:: DATA SHOWN

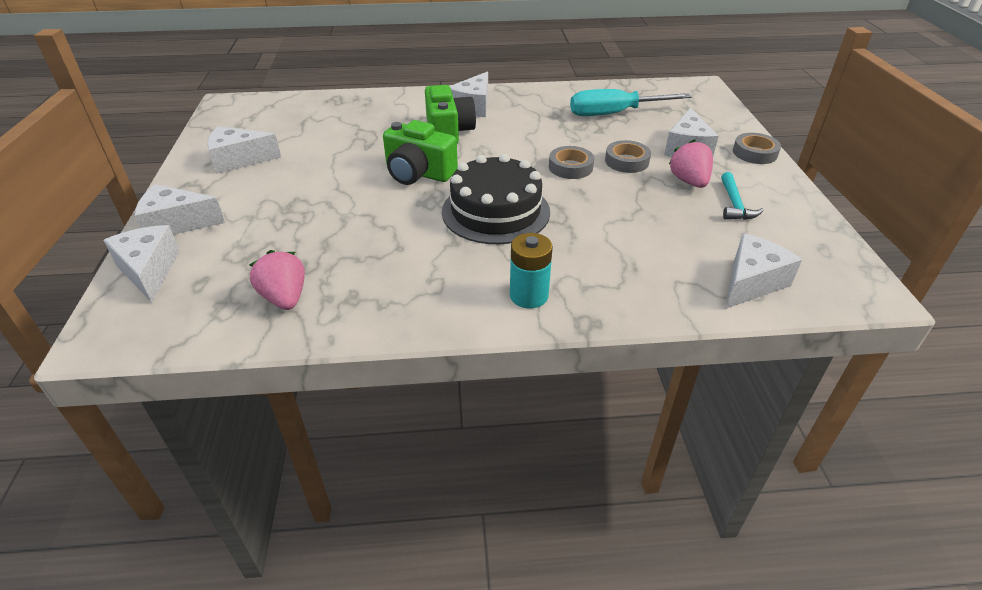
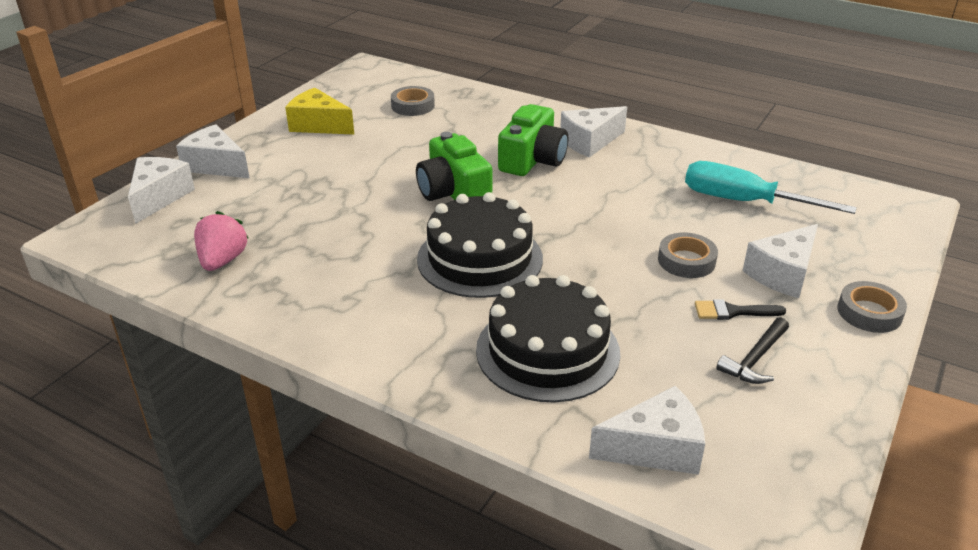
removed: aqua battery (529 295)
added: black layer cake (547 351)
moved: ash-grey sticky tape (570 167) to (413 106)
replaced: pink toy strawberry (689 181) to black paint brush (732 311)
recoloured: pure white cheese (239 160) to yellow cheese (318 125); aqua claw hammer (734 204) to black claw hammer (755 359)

::::

TASK DIRECTIONS
What is needed here is an exact copy of all the entries, without the pictures.

EXPECTED ANSWER
removed: aqua battery (529 295)
added: black layer cake (547 351)
moved: ash-grey sticky tape (570 167) to (413 106)
replaced: pink toy strawberry (689 181) to black paint brush (732 311)
recoloured: pure white cheese (239 160) to yellow cheese (318 125); aqua claw hammer (734 204) to black claw hammer (755 359)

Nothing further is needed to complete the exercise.